I need the lines below from the one with "brown can: 4 -> 3" down to the one with "orange stacking toy: 2 -> 3" reproduced exactly, both ends included, and nothing else.

• Records for this task:
■ ■ ■ ■ ■

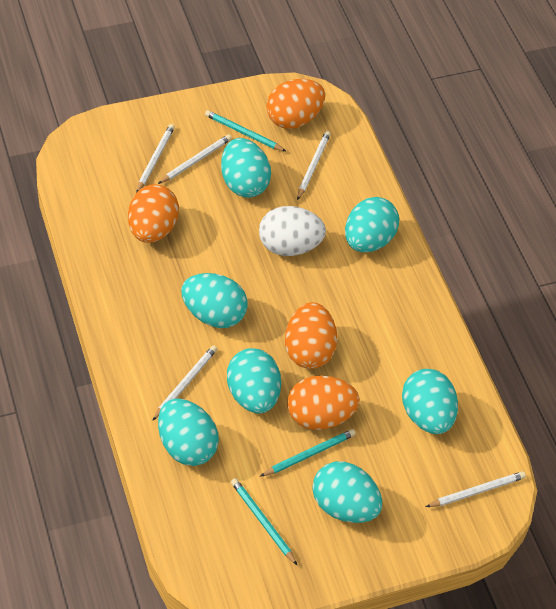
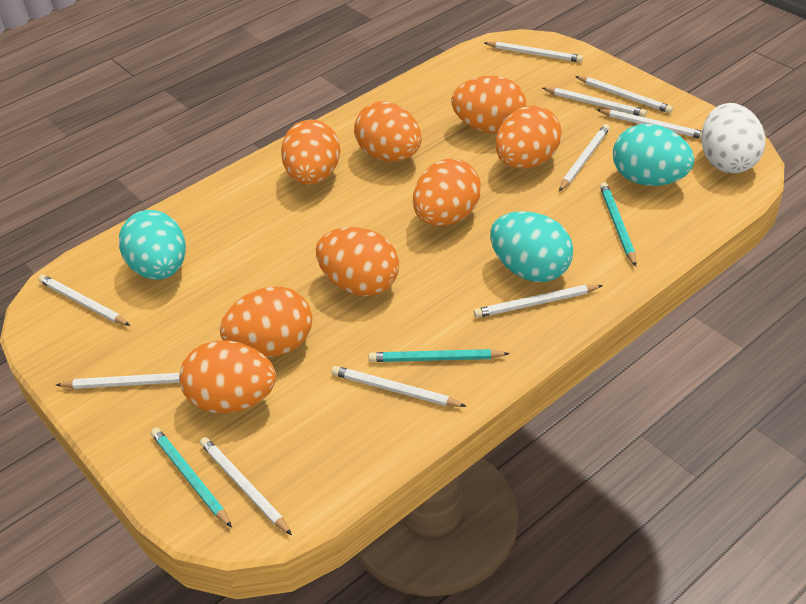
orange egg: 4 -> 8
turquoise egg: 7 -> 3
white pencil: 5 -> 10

■ ■ ■ ■ ■

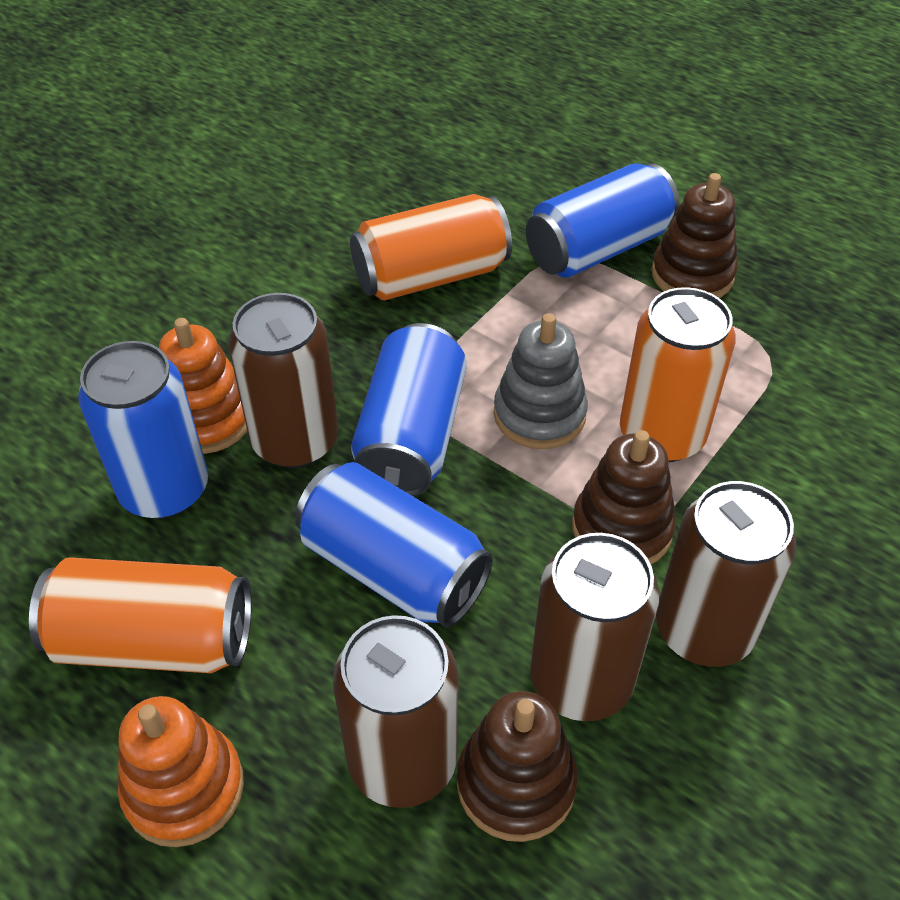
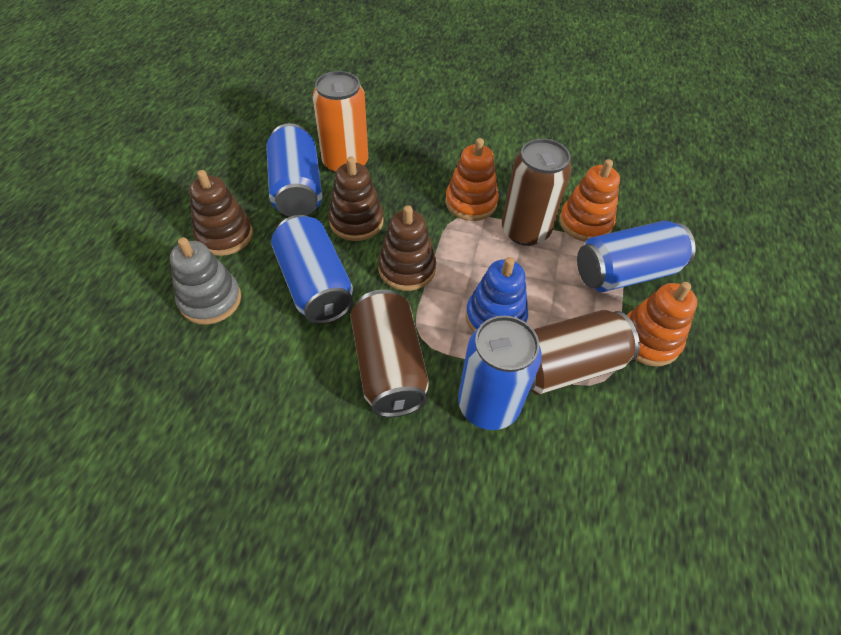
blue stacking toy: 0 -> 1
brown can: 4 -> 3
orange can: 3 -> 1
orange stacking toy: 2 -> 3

■ ■ ■ ■ ■

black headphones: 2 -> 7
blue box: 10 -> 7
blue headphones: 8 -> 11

■ ■ ■ ■ ■

• Result:
brown can: 4 -> 3
orange can: 3 -> 1
orange stacking toy: 2 -> 3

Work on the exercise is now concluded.